(TASK TO COMPLETE) Please pull out the lines of the items starting with the line that contains "stared [491, 1201]" and going on through the last line of the items, and reproduce them word for word.
──────── DATASET ENTRIES
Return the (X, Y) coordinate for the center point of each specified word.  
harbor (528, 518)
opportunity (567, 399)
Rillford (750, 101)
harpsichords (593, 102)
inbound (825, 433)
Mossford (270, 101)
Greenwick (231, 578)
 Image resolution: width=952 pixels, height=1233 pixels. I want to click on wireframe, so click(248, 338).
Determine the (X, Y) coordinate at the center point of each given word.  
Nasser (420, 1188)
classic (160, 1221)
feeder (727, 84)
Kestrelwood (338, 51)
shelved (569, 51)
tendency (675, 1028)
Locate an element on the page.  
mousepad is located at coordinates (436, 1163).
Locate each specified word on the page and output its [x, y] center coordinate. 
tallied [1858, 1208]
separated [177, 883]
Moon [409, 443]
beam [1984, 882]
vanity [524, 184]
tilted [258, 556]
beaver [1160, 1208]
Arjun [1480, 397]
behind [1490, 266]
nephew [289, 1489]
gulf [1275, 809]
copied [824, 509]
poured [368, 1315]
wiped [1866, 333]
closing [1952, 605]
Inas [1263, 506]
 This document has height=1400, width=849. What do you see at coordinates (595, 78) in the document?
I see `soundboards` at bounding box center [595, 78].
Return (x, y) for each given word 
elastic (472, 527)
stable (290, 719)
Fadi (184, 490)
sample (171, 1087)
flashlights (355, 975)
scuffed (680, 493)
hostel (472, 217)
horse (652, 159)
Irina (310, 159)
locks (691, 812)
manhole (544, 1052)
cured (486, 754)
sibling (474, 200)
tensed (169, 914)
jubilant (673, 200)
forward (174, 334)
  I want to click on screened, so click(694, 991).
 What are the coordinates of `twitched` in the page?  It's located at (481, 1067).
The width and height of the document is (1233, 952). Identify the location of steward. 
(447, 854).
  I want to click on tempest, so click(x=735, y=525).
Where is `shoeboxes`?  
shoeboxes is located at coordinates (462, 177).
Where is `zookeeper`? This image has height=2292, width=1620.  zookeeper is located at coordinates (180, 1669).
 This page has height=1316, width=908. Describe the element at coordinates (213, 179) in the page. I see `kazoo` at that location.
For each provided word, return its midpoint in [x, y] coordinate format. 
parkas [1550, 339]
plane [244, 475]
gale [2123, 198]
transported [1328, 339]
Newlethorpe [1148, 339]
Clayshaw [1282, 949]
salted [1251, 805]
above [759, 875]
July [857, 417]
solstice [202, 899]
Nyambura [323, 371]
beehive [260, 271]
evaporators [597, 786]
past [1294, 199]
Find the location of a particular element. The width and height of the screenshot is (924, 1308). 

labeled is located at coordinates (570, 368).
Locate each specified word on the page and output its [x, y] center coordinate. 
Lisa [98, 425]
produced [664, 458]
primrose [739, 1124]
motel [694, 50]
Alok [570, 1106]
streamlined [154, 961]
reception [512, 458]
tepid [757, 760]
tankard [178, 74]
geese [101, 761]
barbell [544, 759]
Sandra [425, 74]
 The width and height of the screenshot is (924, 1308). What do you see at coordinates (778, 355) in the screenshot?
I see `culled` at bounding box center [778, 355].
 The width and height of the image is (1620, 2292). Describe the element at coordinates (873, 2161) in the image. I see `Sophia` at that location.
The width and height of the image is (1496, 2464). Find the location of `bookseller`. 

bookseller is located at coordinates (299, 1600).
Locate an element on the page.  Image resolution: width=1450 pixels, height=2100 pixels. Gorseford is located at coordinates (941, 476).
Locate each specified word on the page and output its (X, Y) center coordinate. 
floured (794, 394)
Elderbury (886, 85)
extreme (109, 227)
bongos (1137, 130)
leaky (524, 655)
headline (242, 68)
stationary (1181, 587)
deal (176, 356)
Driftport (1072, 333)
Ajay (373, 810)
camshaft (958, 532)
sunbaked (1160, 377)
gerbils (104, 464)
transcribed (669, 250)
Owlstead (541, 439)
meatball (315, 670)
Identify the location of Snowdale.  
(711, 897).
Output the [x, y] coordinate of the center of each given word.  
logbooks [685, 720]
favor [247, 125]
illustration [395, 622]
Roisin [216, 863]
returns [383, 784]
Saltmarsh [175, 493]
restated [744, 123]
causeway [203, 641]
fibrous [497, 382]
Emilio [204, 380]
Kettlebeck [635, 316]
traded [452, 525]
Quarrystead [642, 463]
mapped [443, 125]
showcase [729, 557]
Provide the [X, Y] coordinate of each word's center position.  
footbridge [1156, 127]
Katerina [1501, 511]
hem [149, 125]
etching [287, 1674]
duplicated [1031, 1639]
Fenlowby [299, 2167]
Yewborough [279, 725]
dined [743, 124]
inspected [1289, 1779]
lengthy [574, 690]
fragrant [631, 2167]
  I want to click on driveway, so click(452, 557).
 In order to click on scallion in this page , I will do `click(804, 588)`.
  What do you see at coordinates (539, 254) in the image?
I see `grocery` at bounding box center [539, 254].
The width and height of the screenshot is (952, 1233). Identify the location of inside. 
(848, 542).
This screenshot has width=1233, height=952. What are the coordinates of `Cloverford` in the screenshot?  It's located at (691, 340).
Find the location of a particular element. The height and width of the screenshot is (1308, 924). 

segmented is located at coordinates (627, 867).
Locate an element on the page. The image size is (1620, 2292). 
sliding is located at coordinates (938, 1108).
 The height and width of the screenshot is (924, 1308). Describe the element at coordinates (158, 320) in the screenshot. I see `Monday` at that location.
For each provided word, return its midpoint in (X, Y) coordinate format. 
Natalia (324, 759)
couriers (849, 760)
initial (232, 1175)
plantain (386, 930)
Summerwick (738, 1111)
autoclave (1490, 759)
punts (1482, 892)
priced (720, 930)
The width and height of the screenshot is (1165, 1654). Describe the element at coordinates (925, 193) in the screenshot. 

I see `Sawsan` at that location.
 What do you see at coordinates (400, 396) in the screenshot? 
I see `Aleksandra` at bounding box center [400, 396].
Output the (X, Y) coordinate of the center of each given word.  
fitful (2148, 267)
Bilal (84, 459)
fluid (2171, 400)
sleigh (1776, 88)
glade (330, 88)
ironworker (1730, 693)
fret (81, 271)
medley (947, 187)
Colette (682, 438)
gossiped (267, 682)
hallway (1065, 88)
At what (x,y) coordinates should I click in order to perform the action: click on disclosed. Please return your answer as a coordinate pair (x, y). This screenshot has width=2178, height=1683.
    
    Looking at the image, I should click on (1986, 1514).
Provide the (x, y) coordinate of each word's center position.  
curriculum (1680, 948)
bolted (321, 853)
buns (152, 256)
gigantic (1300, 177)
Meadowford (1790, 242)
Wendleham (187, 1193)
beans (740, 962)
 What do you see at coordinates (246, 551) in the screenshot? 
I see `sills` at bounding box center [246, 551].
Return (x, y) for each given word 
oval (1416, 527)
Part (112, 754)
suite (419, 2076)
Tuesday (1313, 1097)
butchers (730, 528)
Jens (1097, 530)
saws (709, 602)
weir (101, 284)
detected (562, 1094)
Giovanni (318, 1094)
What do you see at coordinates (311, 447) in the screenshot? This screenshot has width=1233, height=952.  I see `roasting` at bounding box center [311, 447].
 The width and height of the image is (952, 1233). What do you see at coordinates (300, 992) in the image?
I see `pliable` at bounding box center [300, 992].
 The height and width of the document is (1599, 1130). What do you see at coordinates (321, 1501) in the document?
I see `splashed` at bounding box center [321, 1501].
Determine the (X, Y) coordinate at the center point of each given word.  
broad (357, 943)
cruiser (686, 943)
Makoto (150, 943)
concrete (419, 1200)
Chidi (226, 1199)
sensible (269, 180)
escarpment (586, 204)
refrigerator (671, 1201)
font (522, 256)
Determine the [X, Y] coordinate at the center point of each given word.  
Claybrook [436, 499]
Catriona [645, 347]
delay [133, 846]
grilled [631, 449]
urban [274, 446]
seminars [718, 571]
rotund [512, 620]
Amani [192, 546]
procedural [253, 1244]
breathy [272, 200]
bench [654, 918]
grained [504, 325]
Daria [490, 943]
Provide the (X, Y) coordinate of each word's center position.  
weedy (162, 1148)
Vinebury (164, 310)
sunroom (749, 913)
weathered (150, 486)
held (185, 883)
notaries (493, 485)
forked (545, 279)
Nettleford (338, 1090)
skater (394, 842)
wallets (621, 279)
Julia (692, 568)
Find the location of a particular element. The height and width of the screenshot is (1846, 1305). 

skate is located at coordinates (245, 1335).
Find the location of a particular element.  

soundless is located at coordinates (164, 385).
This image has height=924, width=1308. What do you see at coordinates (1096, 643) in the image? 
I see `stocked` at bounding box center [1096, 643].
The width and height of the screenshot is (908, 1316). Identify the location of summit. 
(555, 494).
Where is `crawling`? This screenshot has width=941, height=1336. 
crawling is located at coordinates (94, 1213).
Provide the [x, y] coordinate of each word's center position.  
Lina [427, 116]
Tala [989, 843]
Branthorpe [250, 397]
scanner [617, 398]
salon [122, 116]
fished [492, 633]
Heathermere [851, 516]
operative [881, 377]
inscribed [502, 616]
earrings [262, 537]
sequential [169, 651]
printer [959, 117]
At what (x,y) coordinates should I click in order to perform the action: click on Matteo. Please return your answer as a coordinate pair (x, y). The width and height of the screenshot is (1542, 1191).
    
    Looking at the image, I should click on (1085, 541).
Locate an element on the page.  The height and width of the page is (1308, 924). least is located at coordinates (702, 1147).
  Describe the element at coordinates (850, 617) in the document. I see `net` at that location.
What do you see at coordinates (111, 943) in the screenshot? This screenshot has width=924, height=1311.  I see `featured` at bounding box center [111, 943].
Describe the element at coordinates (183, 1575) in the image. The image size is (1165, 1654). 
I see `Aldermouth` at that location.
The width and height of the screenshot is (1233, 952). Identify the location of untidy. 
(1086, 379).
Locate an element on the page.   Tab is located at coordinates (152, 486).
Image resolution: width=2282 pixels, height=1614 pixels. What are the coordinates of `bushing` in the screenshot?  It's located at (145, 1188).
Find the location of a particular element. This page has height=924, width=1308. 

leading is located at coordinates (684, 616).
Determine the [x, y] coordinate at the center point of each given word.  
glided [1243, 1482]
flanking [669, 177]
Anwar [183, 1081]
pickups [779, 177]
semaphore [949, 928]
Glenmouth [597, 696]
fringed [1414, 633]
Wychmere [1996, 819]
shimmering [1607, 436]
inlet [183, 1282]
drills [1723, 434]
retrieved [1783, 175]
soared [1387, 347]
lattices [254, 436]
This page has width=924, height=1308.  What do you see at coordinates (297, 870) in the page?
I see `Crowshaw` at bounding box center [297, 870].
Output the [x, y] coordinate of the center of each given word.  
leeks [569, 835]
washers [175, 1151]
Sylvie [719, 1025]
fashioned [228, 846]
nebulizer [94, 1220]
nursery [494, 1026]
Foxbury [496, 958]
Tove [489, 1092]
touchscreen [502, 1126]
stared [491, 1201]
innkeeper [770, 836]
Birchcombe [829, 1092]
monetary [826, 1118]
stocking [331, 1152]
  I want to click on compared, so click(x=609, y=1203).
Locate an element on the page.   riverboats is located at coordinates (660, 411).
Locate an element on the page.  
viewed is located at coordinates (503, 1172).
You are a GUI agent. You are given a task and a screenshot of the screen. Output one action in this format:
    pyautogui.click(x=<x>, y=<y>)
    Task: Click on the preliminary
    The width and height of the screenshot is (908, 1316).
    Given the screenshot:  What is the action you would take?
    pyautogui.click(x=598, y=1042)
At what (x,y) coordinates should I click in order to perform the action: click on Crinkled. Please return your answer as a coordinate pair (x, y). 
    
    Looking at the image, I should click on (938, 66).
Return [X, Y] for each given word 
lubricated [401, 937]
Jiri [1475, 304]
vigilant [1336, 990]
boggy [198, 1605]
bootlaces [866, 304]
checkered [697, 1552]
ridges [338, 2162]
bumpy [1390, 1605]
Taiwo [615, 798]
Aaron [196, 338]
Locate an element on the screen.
────────────────
(WRITTEN RESPONSE)
stared [491, 1201]
innkeeper [770, 836]
Birchcombe [829, 1092]
monetary [826, 1118]
stocking [331, 1152]
  I want to click on compared, so click(x=609, y=1203).
Locate an element on the page.   riverboats is located at coordinates (660, 411).
Locate an element on the page.  
viewed is located at coordinates (503, 1172).
You are a GUI agent. You are given a task and a screenshot of the screen. Output one action in this format:
    pyautogui.click(x=<x>, y=<y>)
    Task: Click on the preliminary
    The width and height of the screenshot is (908, 1316).
    Given the screenshot:  What is the action you would take?
    pyautogui.click(x=598, y=1042)
At what (x,y) coordinates should I click in order to perform the action: click on Crinkled. Please return your answer as a coordinate pair (x, y). 
    
    Looking at the image, I should click on (938, 66).
Return [X, Y] for each given word 
lubricated [401, 937]
Jiri [1475, 304]
vigilant [1336, 990]
boggy [198, 1605]
bootlaces [866, 304]
checkered [697, 1552]
ridges [338, 2162]
bumpy [1390, 1605]
Taiwo [615, 798]
Aaron [196, 338]
Locate an element on the screen.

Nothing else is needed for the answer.